Aim of the exercise: Start the copy at the line holding "GAS2 pin AO: D5 -> A0" and continue it exactly through the last line of the entries, leaving out pictures and anything else.

* * * * * * *

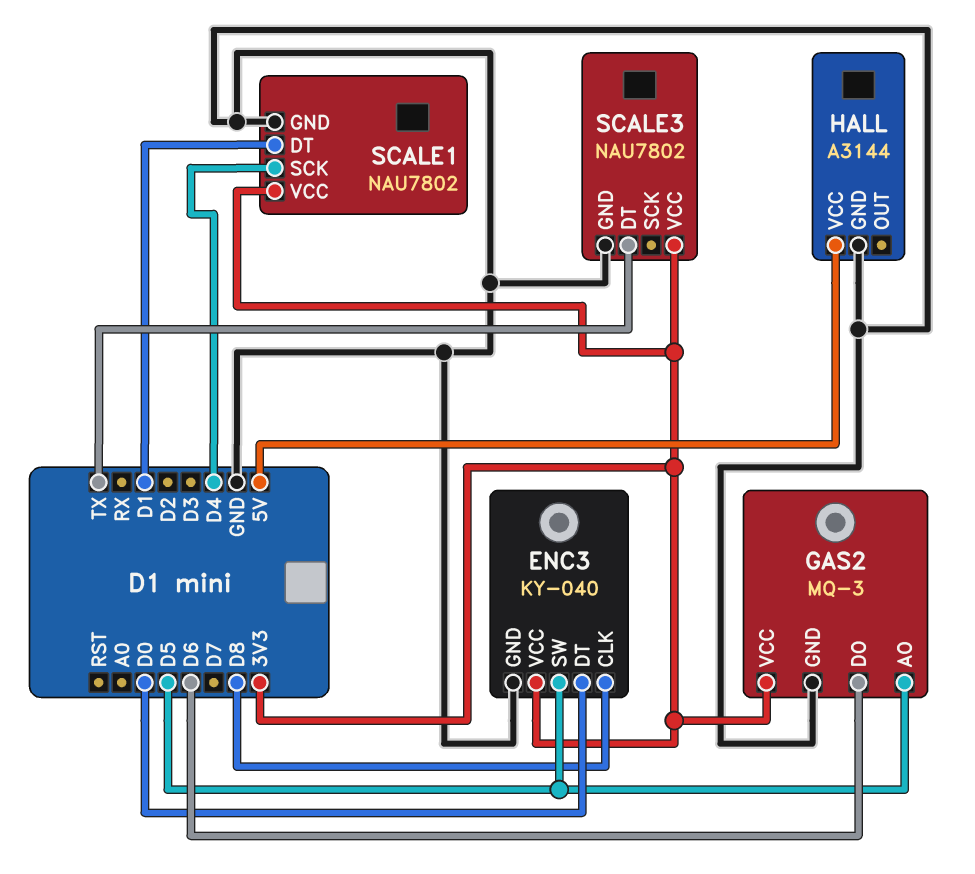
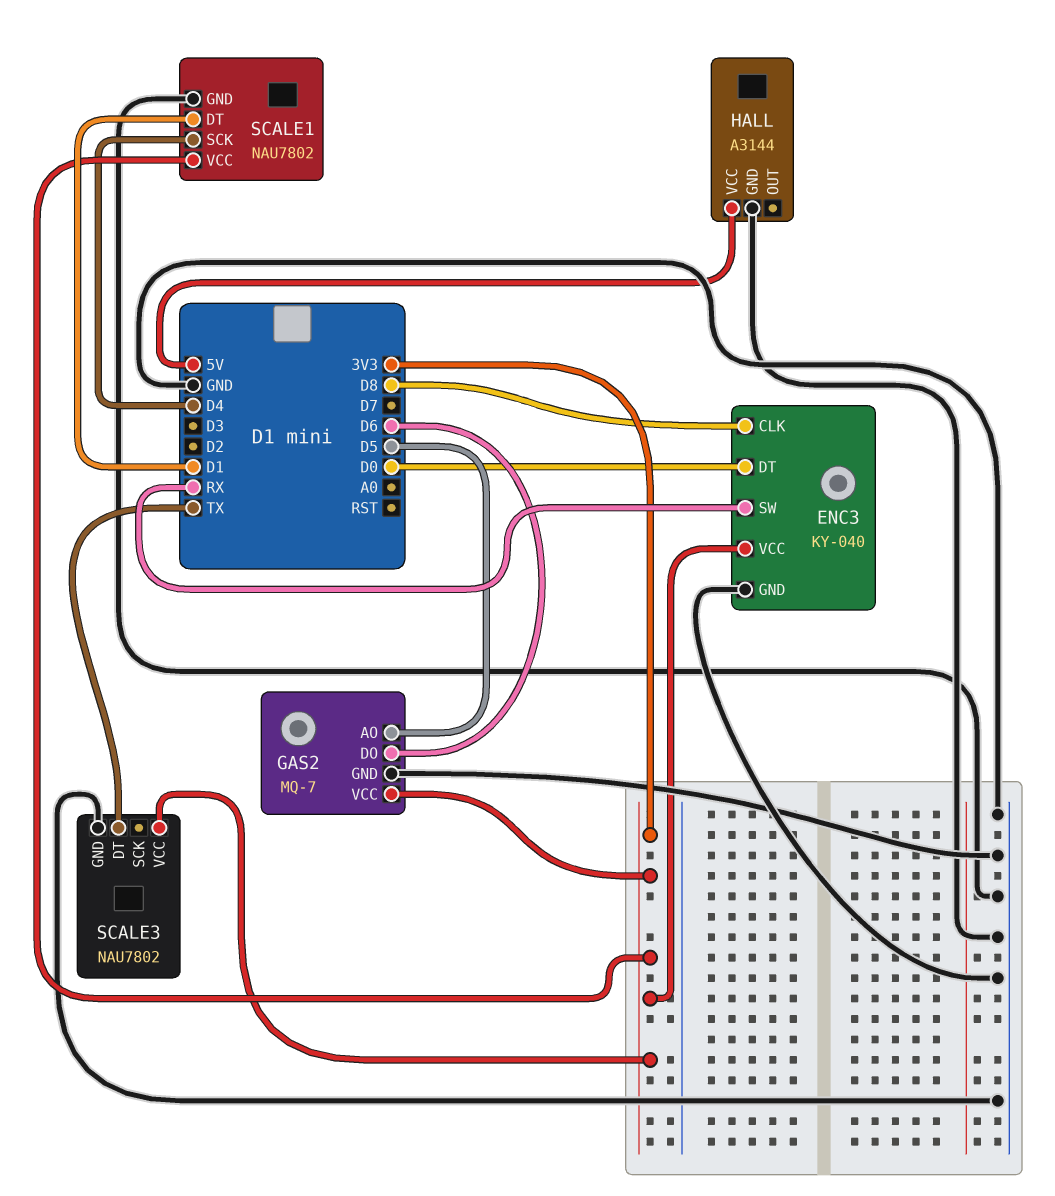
ENC3 pin SW: D5 -> RX
GAS2: MQ-3 -> MQ-7

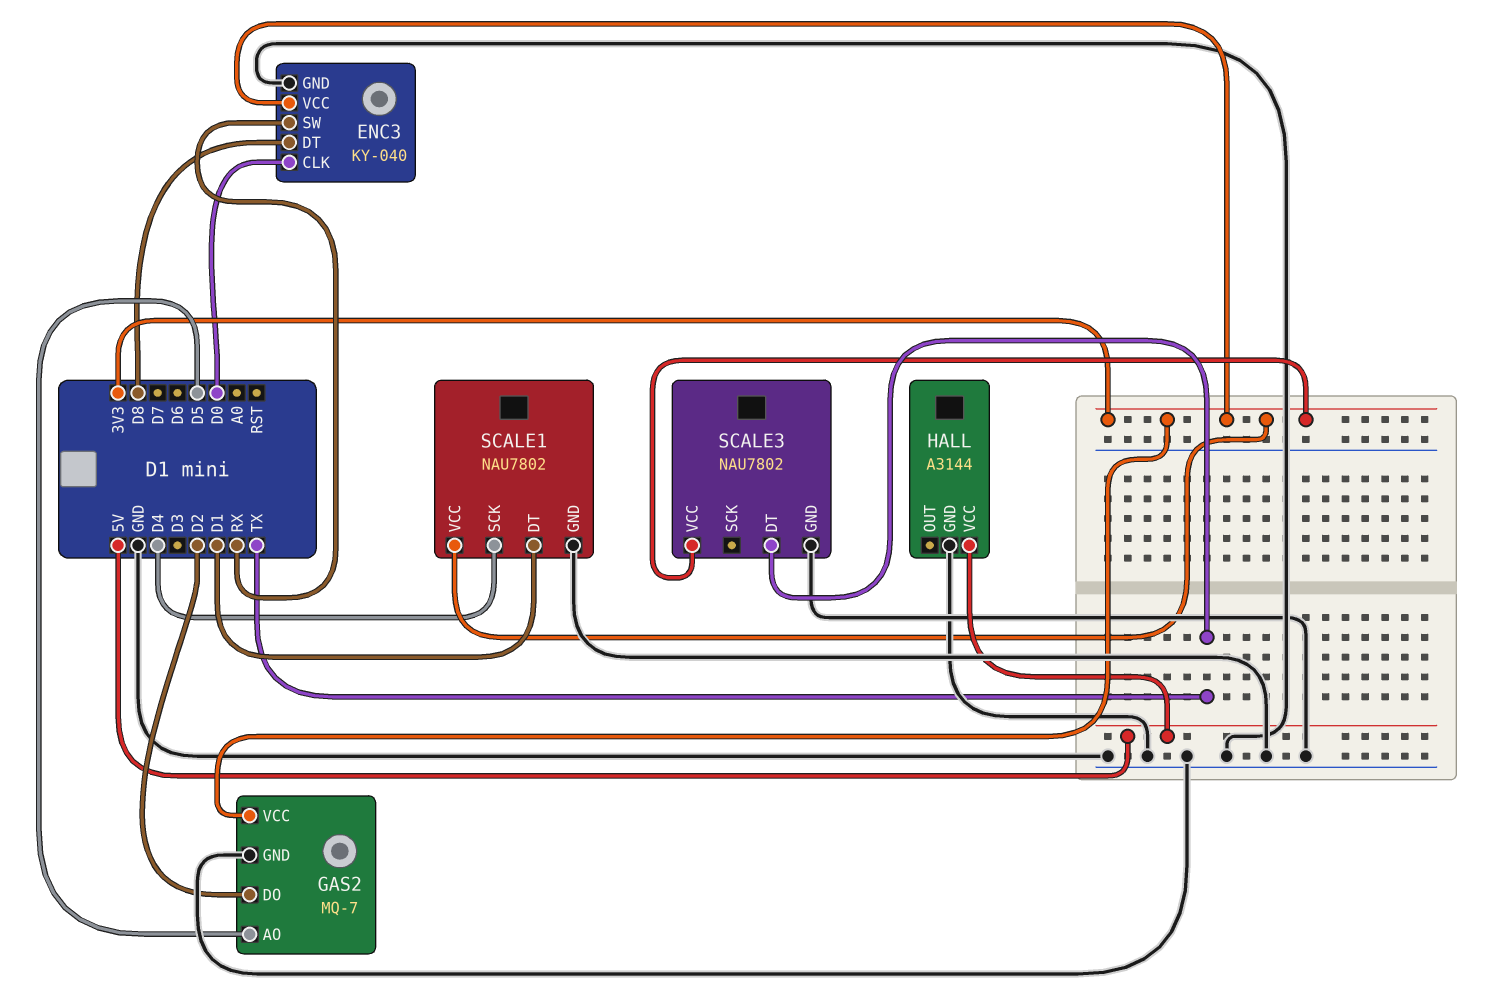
ENC3 pin CLK: D8 -> D0
ENC3 pin DT: D0 -> D8
GAS2 pin DO: D6 -> D2

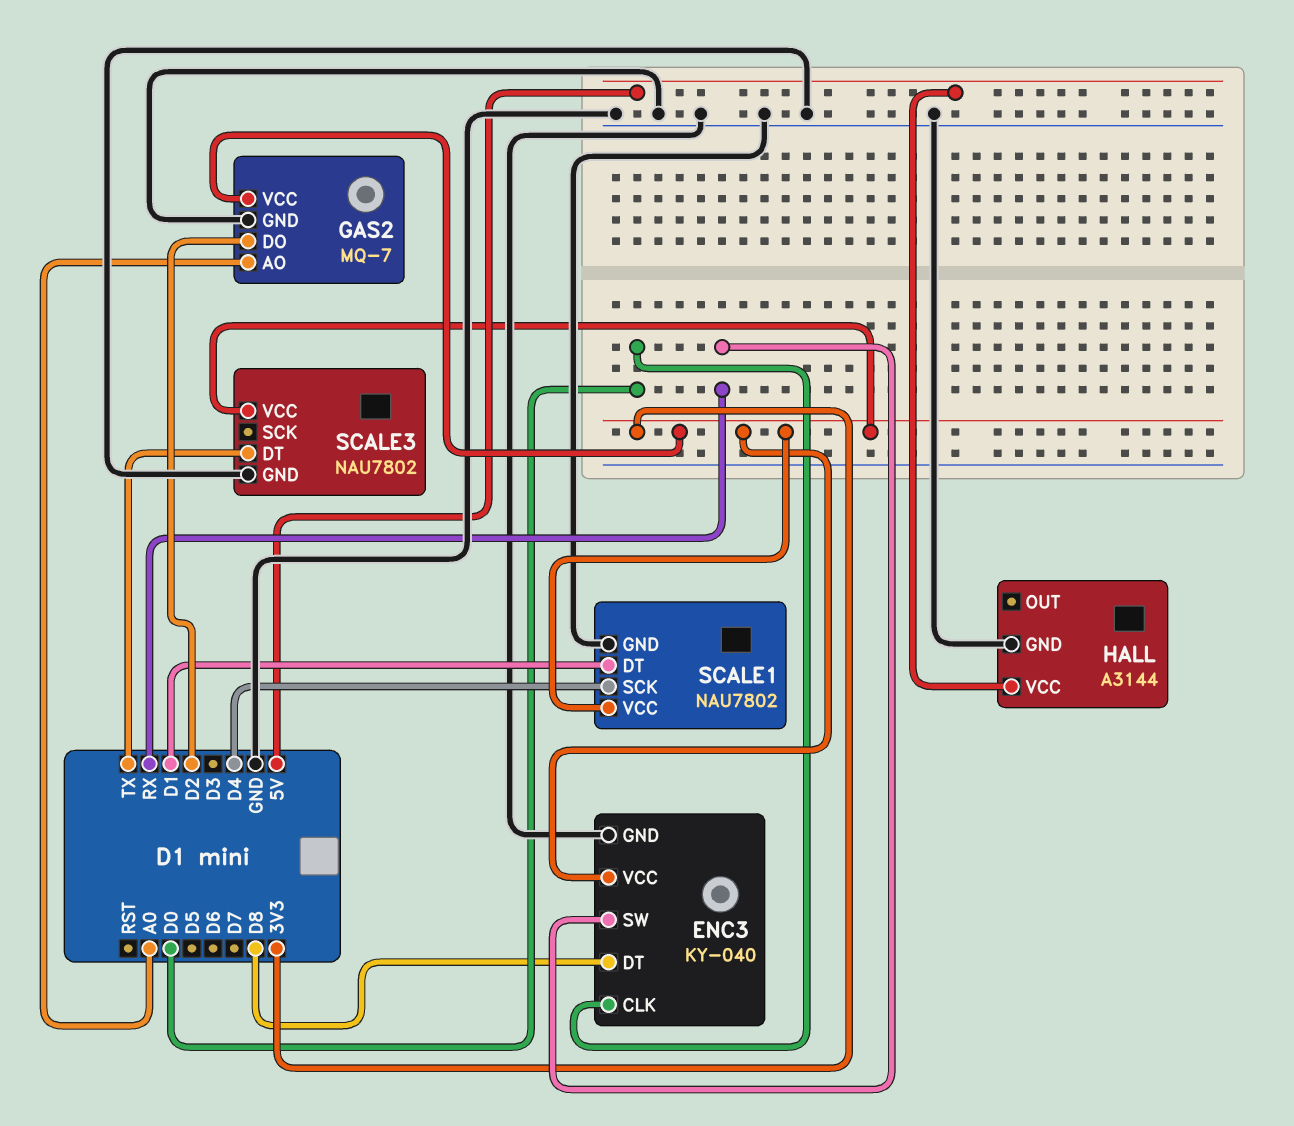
GAS2 pin AO: D5 -> A0

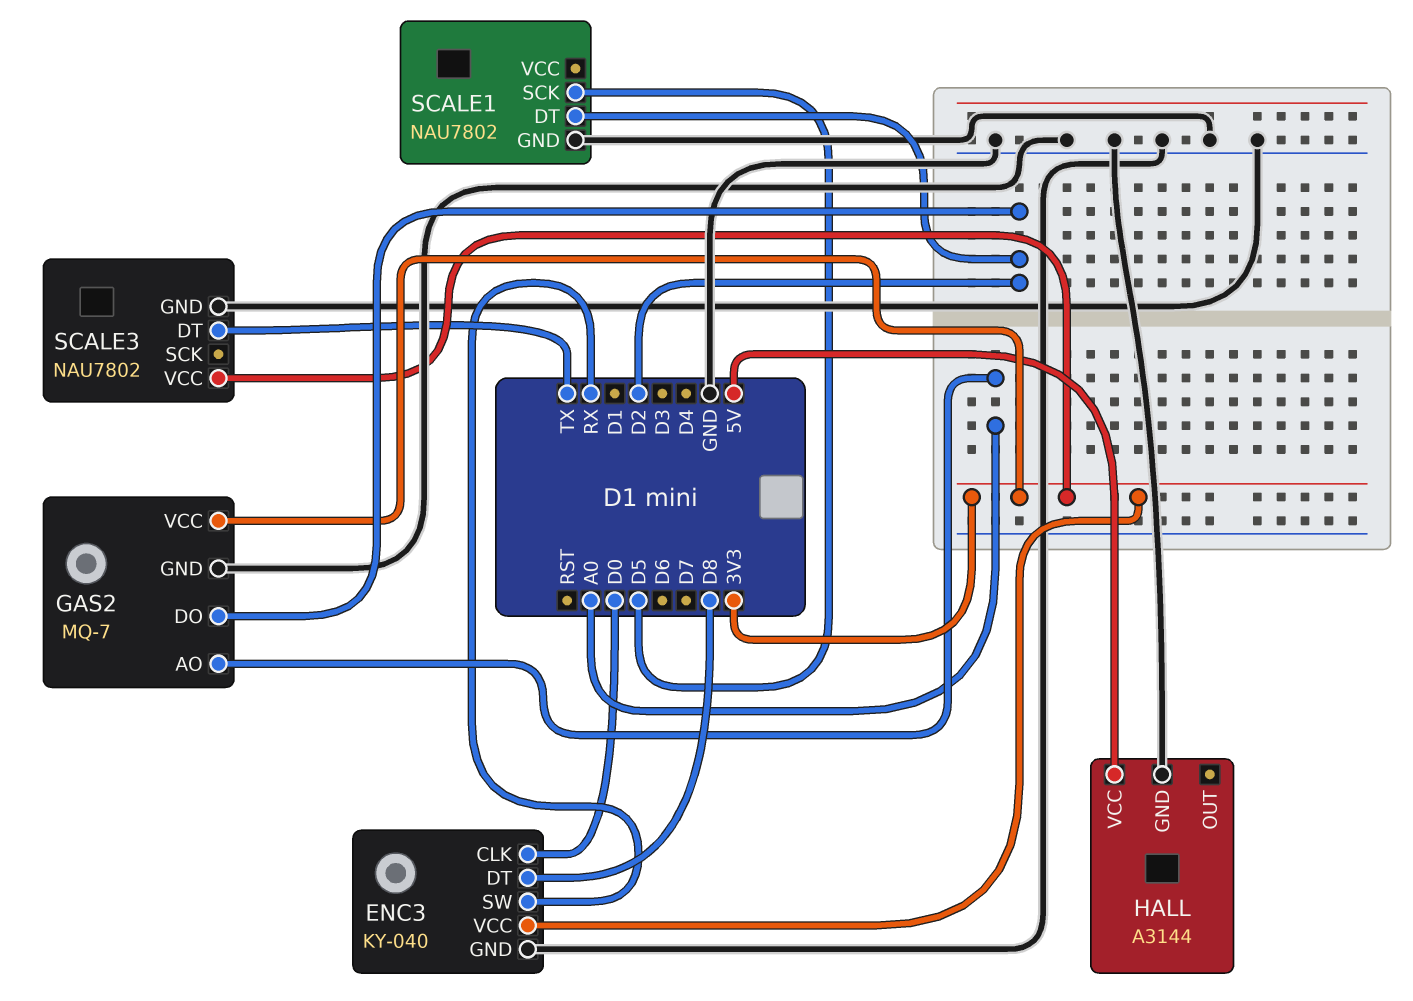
SCALE1 pin DT: D1 -> D2
SCALE1 pin SCK: D4 -> D5
SCALE1 pin VCC: 3V3 -> none

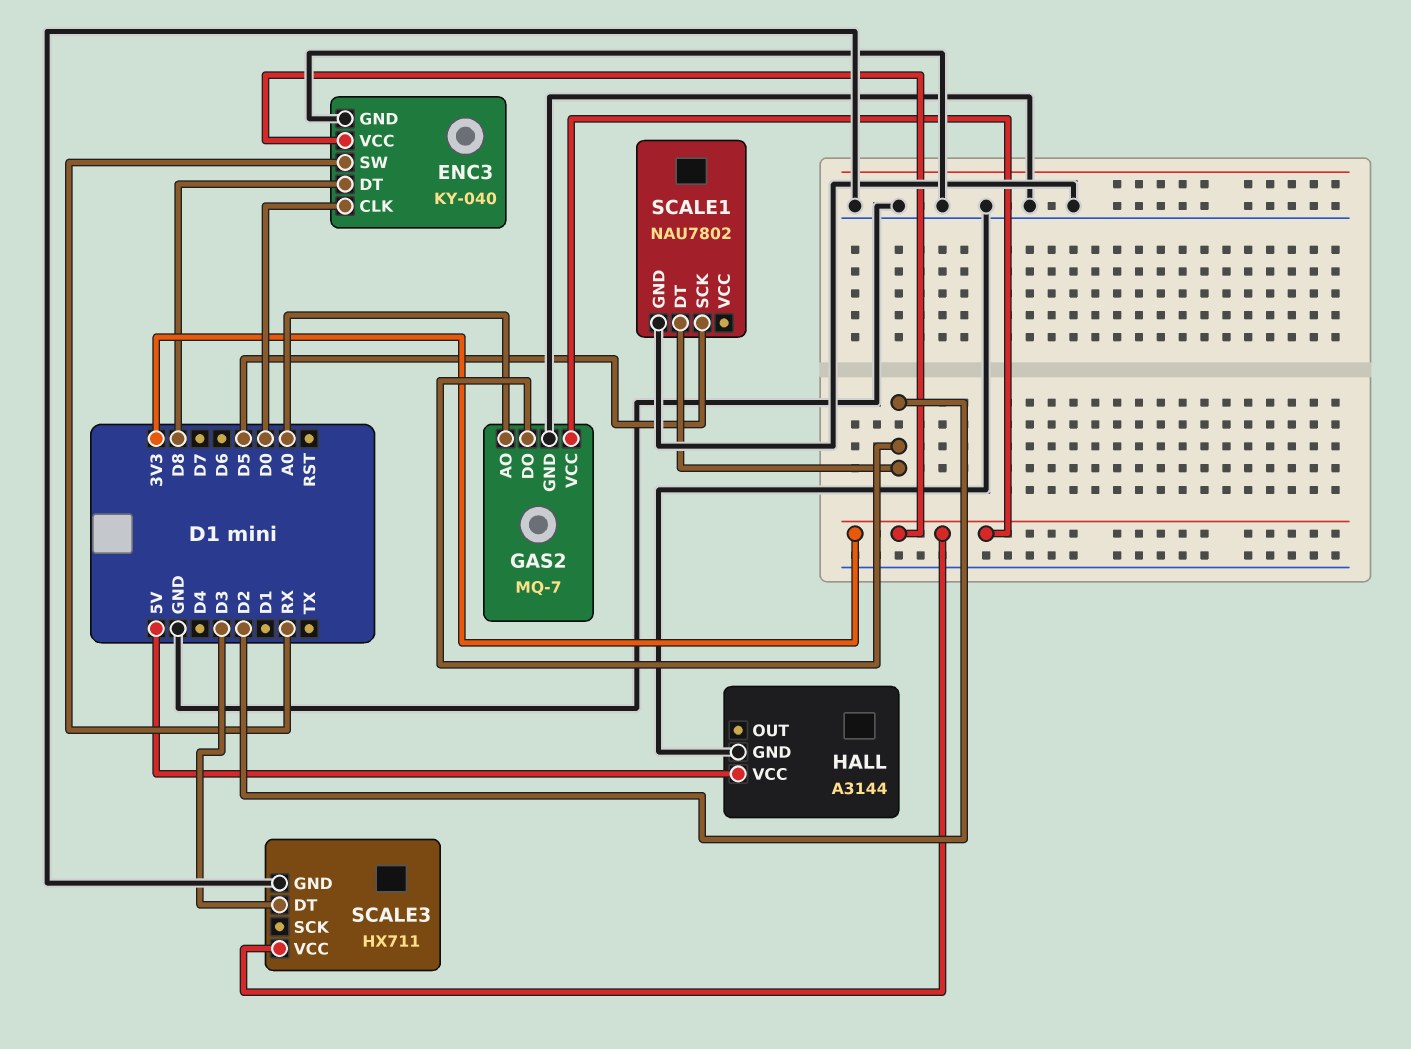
SCALE3: NAU7802 -> HX711
SCALE3 pin DT: TX -> D3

* * * * * * *

Exercise response:
GAS2 pin AO: D5 -> A0

SCALE1 pin DT: D1 -> D2
SCALE1 pin SCK: D4 -> D5
SCALE1 pin VCC: 3V3 -> none

SCALE3: NAU7802 -> HX711
SCALE3 pin DT: TX -> D3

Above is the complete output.